■ SUPPLIED ENTRIES ■
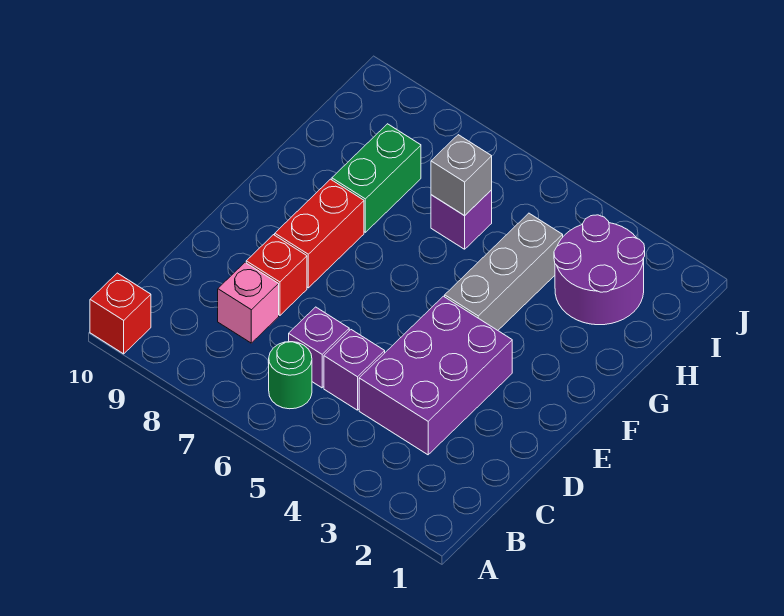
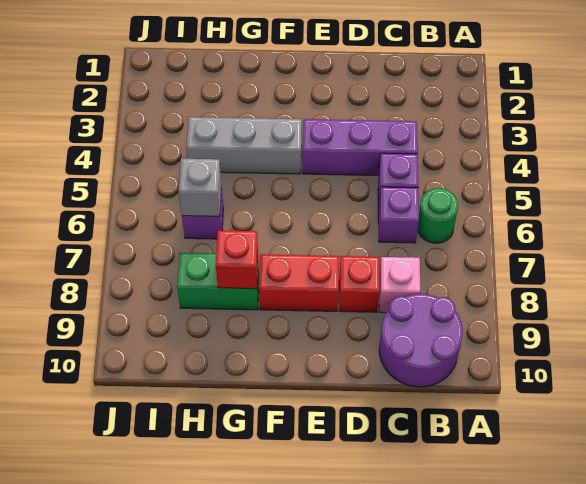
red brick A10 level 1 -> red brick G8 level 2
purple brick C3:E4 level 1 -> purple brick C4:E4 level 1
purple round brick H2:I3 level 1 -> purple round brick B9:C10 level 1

* * *

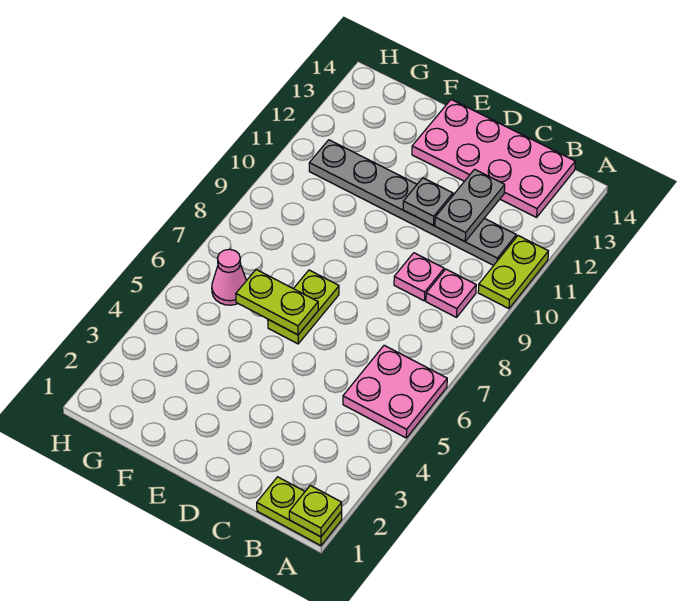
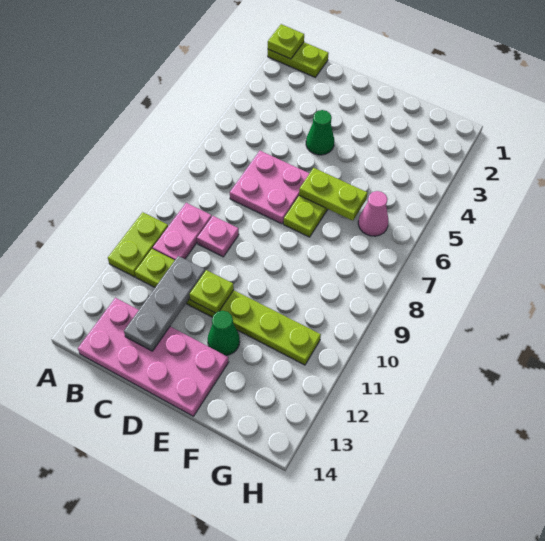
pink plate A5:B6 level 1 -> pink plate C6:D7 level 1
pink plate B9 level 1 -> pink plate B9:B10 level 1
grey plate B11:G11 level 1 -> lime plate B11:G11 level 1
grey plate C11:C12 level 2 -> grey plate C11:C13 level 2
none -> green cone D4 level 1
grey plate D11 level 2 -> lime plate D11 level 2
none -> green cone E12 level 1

■ GOAL OF THE EXERCISE ■
Look above for the line that contains "purple brick C3:E4". Starting there, transcribe every line exactly until you have copied the line that contains "purple round brick H2:I3".

■ EXERCISE ANSWER ■
purple brick C3:E4 level 1 -> purple brick C4:E4 level 1
purple round brick H2:I3 level 1 -> purple round brick B9:C10 level 1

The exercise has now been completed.